(Object change descriptions)
—————

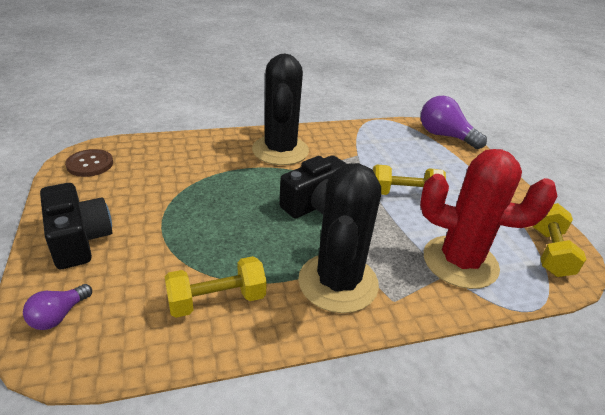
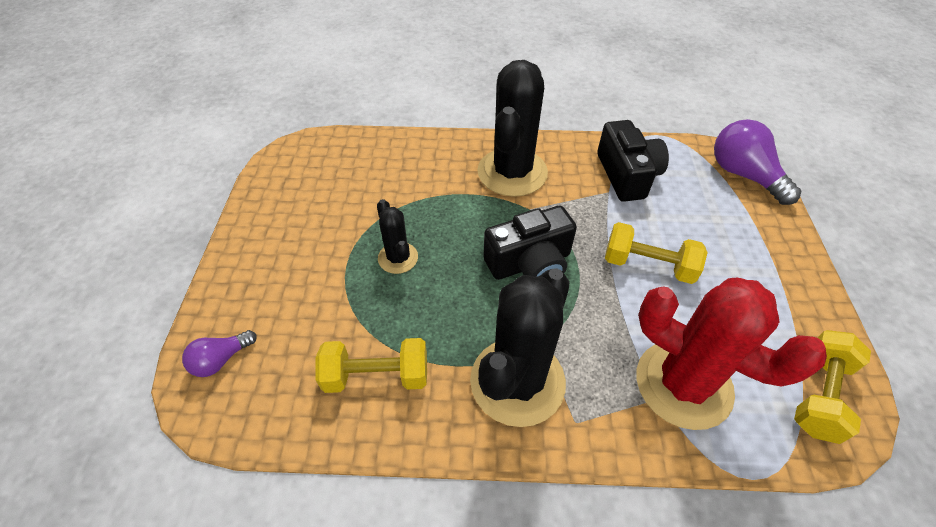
camera: 20 degrees right, 15 degrees up
(79, 240) = (261, 267): black camera -> black camera (627, 175)
(90, 164) = (296, 165): brown button -> none
(206, 216) = (398, 258): none -> black cactus

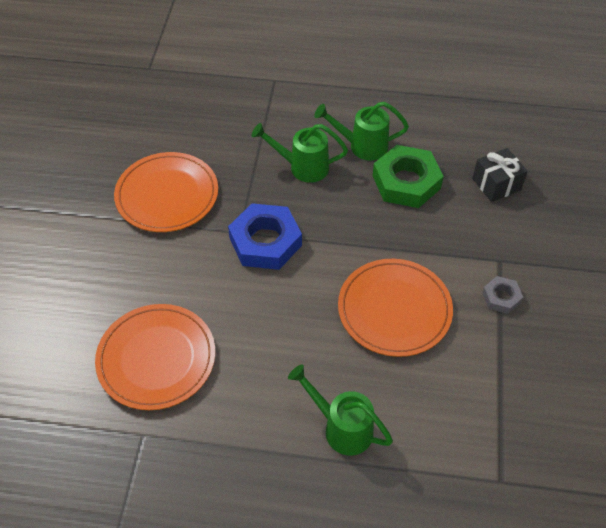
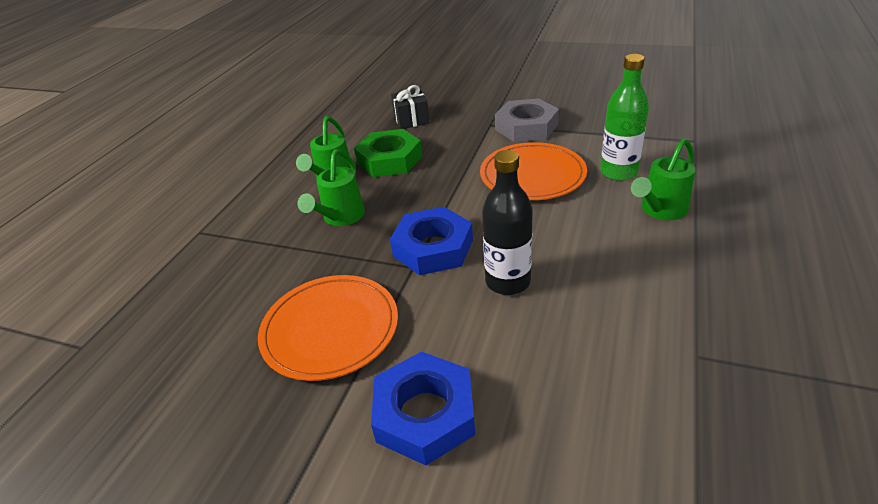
camera: 75 degrees left, 15 degrees down
(92, 265) = (425, 413): none -> blue nut
(156, 358) = (586, 342): orange plate -> none
(224, 301) = (508, 281): none -> black bottle
(412, 392) = (618, 172): none -> green bottle
(501, 297) = (526, 127): grey nut -> grey nut, size x1.97

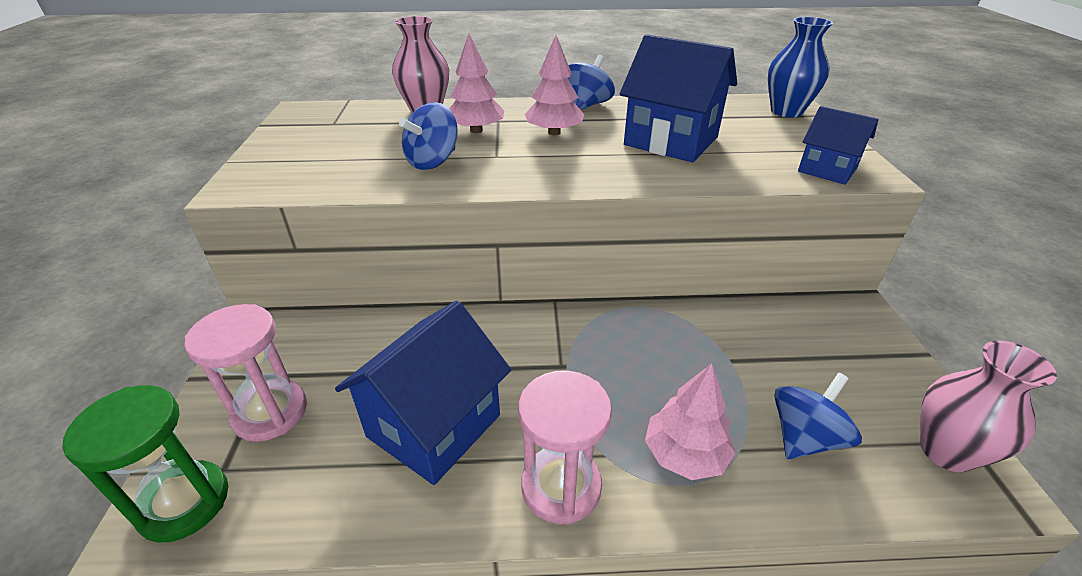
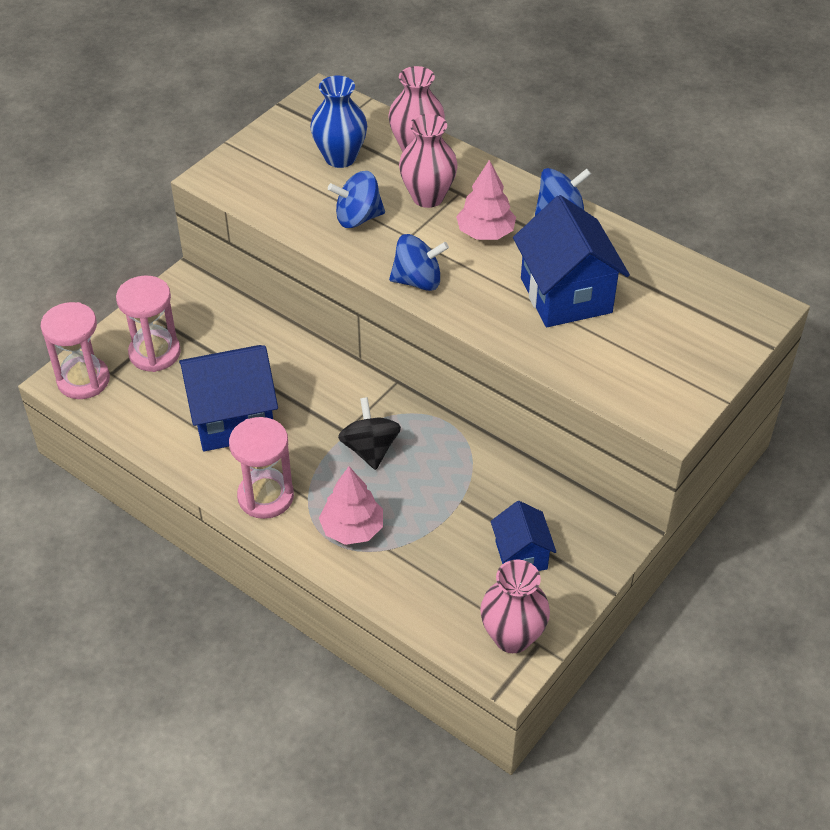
camera: 40 degrees right, 10 degrees up
(184, 503) = (83, 380): green hourglass -> pink hourglass
(476, 130) = (427, 197): pink tree -> pink vase
(603, 367) = (370, 449): none -> black spinning top
(786, 111) = (734, 319): blue vase -> blue vase (340, 158)
(804, 438) = (436, 570): blue spinning top -> blue spinning top (418, 281)
(827, 170) = (641, 396): blue house -> blue house (521, 555)

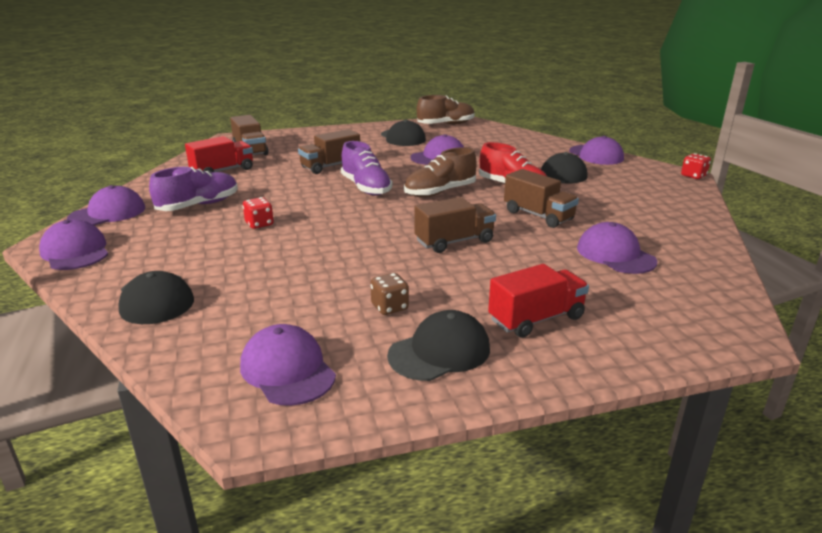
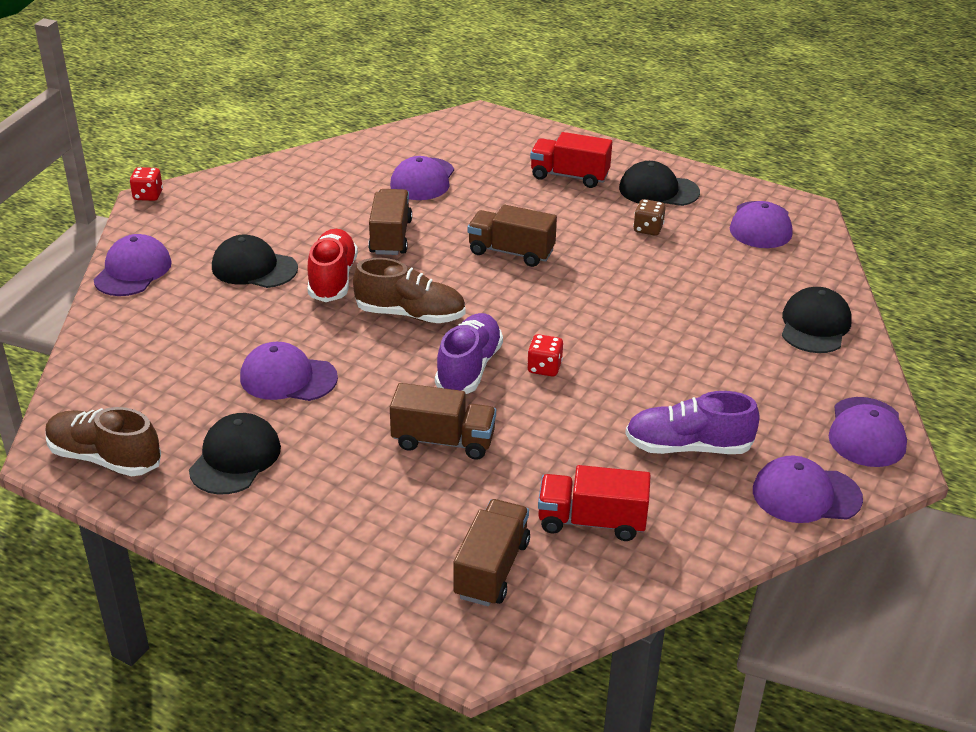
camera: 135 degrees left, 10 degrees up
(259, 224) = (651, 372): red dice -> red dice (544, 368)

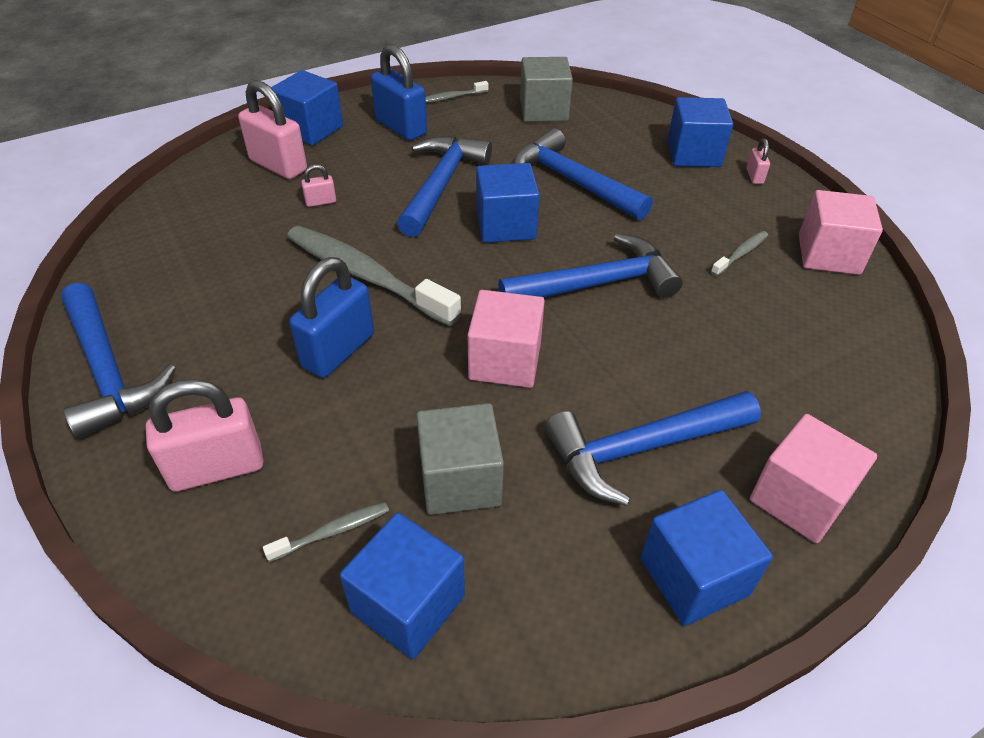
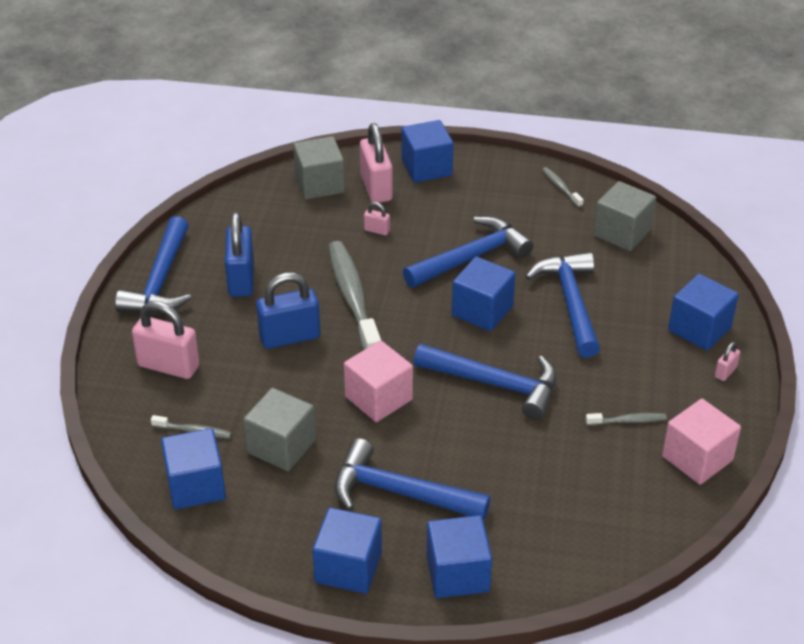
camera: 40 degrees right, 5 degrees down
(213, 186) = (319, 184): none -> grey cube
(401, 127) = (493, 196): blue padlock -> blue padlock (241, 279)
(452, 97) = (561, 187): grey toothbrush -> grey toothbrush turned 45 degrees clockwise
(799, 498) = (457, 573): pink cube -> blue cube

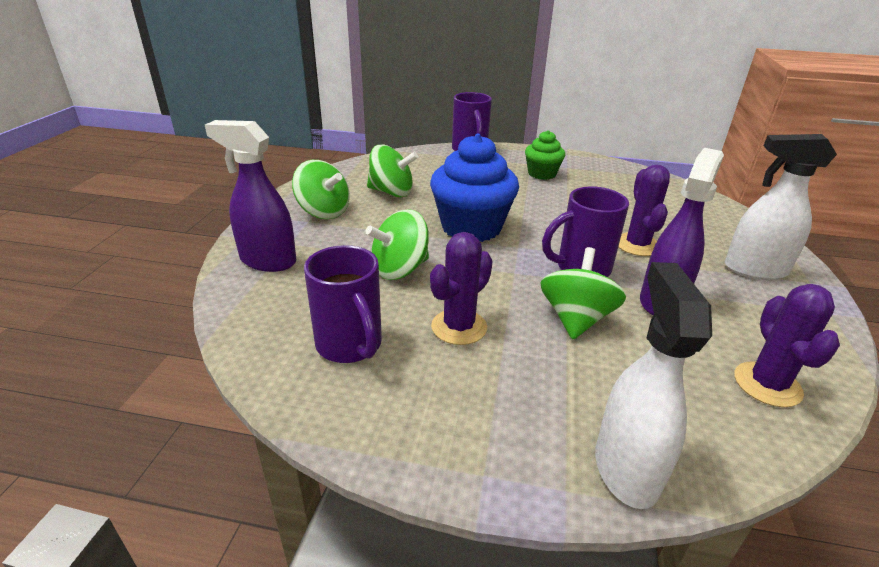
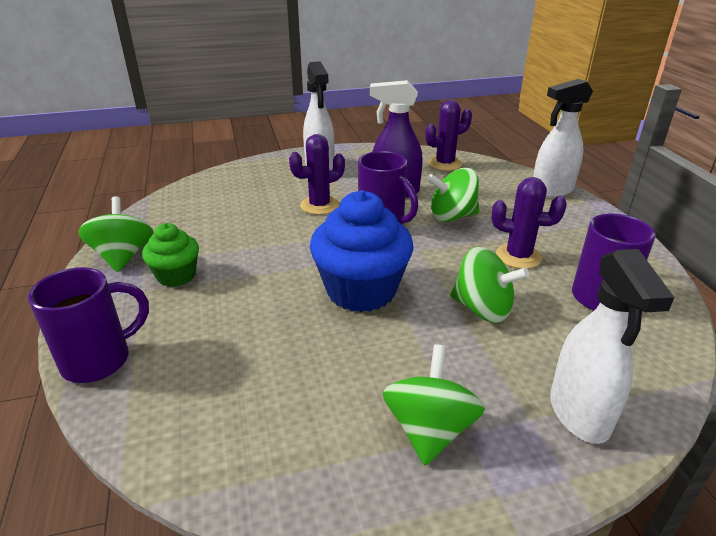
camera: 115 degrees left, 0 degrees up
(267, 261) = (579, 414): purple spray bottle -> white spray bottle
(391, 192) = (316, 386): green spinning top -> green spinning top (123, 257)

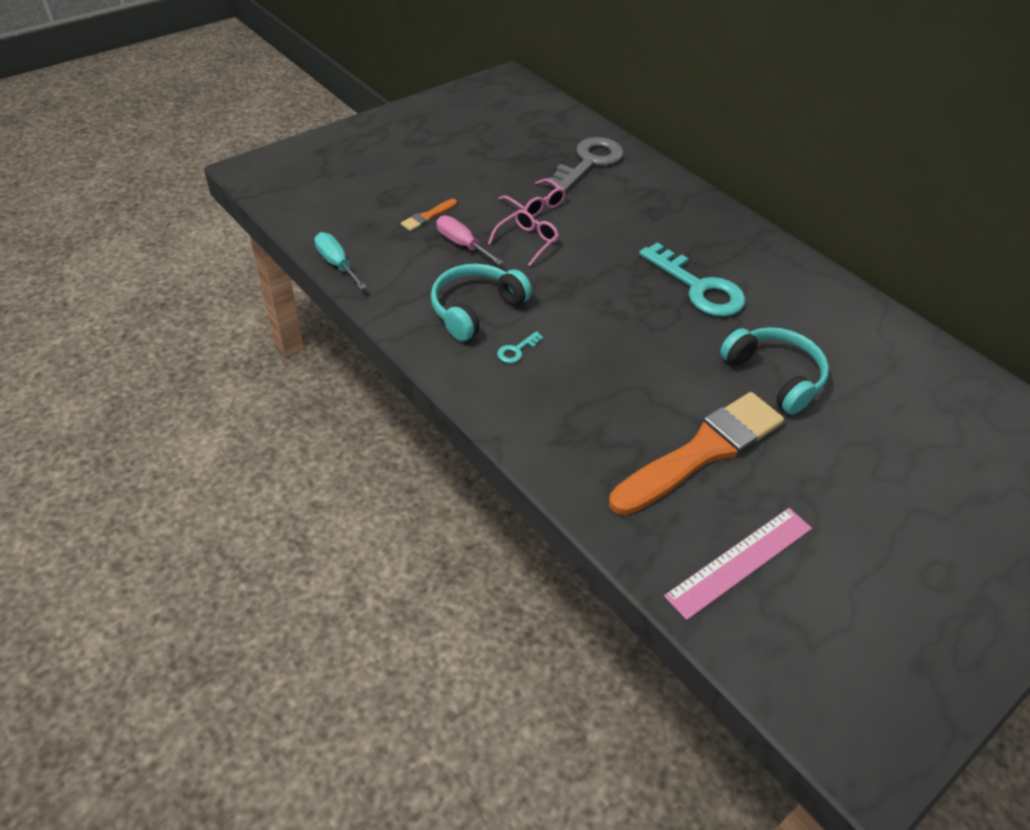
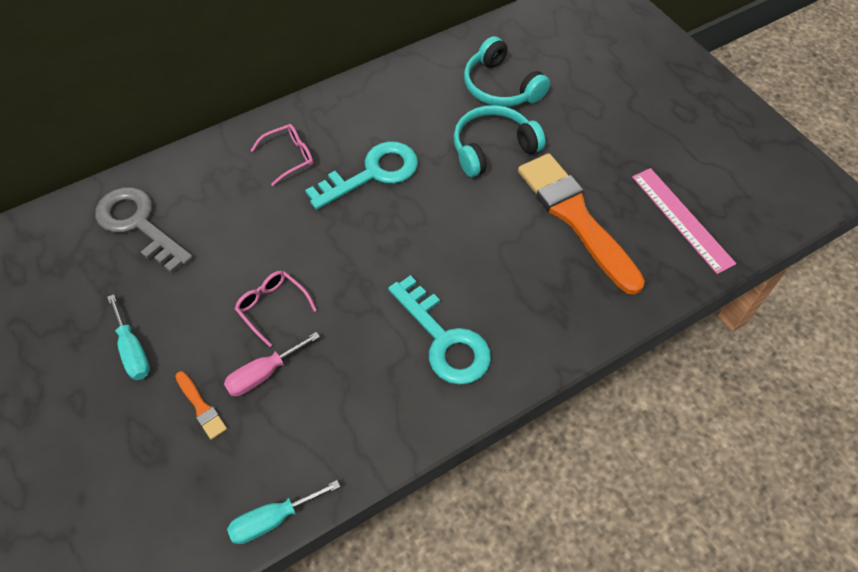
camera: 80 degrees left, 10 degrees up
(471, 178) = (133, 351): none -> turquoise screwdriver
(475, 309) = (377, 371): turquoise headphones -> turquoise headphones (501, 87)
(517, 350) = (444, 339): turquoise key -> turquoise key, size x2.45
(535, 205) = (207, 290): pink glasses -> pink glasses (288, 157)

—————

» Exercise description
From the line containing "camera: 40 degrees right, 10 degrees up" through the last line of the data above, write out every line word for word, and nothing else. Do not include the pictures.

» Exercise response
camera: 40 degrees right, 10 degrees up
(184, 503) = (83, 380): green hourglass -> pink hourglass
(476, 130) = (427, 197): pink tree -> pink vase
(603, 367) = (370, 449): none -> black spinning top
(786, 111) = (734, 319): blue vase -> blue vase (340, 158)
(804, 438) = (436, 570): blue spinning top -> blue spinning top (418, 281)
(827, 170) = (641, 396): blue house -> blue house (521, 555)

camera: 135 degrees left, 10 degrees up
(259, 224) = (651, 372): red dice -> red dice (544, 368)

camera: 40 degrees right, 5 degrees down
(213, 186) = (319, 184): none -> grey cube
(401, 127) = (493, 196): blue padlock -> blue padlock (241, 279)
(452, 97) = (561, 187): grey toothbrush -> grey toothbrush turned 45 degrees clockwise
(799, 498) = (457, 573): pink cube -> blue cube

camera: 115 degrees left, 0 degrees up
(267, 261) = (579, 414): purple spray bottle -> white spray bottle
(391, 192) = (316, 386): green spinning top -> green spinning top (123, 257)

camera: 80 degrees left, 10 degrees up
(471, 178) = (133, 351): none -> turquoise screwdriver
(475, 309) = (377, 371): turquoise headphones -> turquoise headphones (501, 87)
(517, 350) = (444, 339): turquoise key -> turquoise key, size x2.45
(535, 205) = (207, 290): pink glasses -> pink glasses (288, 157)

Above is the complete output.